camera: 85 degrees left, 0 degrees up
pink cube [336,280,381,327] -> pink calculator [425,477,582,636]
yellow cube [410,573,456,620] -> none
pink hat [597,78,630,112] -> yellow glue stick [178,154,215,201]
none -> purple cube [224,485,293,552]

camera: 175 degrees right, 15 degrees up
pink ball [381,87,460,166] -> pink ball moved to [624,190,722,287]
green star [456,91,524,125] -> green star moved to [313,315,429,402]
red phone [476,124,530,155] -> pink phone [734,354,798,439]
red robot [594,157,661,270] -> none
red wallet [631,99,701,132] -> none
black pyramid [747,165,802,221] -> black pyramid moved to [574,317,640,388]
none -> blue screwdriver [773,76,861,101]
***
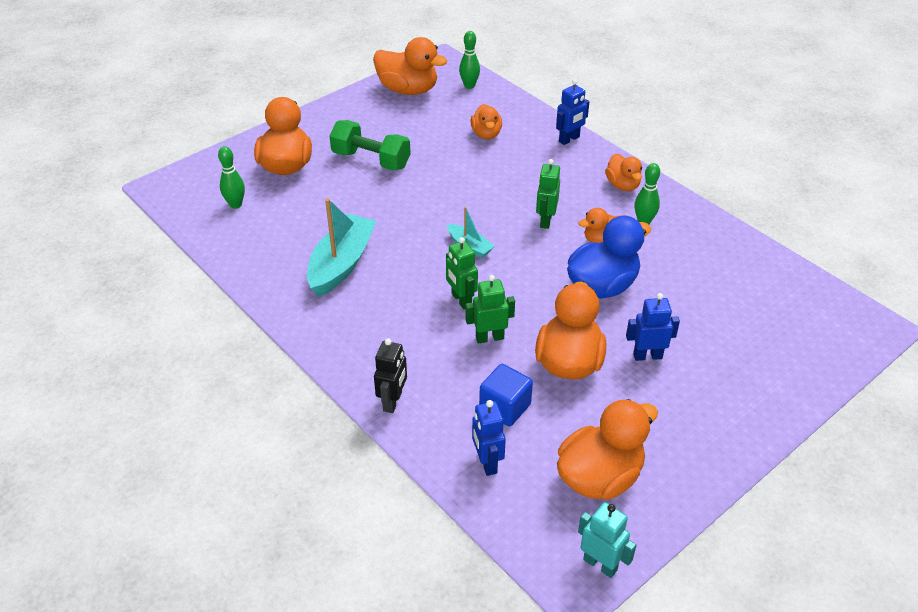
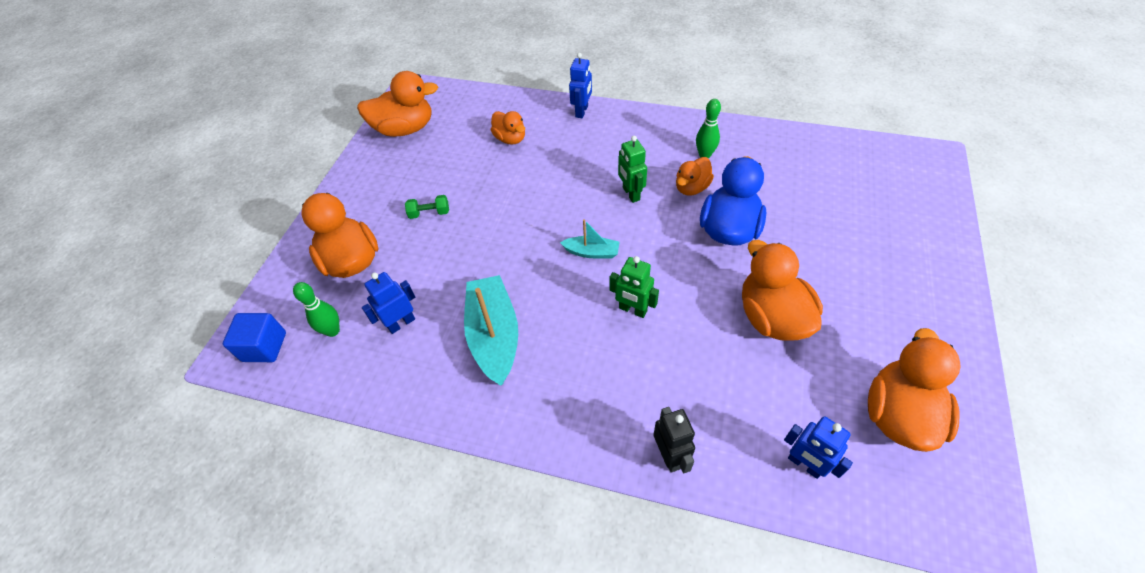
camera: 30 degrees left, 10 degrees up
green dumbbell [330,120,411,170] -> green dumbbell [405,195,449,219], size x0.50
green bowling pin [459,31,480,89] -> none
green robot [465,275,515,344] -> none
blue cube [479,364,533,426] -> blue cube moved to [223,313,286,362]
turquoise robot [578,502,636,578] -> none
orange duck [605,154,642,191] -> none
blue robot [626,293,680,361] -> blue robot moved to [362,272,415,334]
***
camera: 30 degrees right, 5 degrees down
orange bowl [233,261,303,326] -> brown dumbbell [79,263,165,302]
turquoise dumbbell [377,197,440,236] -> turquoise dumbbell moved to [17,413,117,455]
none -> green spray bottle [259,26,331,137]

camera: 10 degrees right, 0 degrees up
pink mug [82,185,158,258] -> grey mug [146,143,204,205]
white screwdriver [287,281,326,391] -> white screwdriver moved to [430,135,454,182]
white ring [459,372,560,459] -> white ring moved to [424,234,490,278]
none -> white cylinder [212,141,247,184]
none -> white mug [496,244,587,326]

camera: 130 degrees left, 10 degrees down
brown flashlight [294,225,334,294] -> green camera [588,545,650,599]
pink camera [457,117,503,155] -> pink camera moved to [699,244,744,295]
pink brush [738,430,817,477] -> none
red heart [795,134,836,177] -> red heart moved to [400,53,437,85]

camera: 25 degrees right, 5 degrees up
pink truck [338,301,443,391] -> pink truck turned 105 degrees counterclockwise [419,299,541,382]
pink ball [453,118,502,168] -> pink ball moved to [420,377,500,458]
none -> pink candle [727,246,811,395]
***
→ **What you will do**
From the listing above, copy out each line where the word "white" appears.

→ **Final answer**
white screwdriver [287,281,326,391] -> white screwdriver moved to [430,135,454,182]
white ring [459,372,560,459] -> white ring moved to [424,234,490,278]
none -> white cylinder [212,141,247,184]
none -> white mug [496,244,587,326]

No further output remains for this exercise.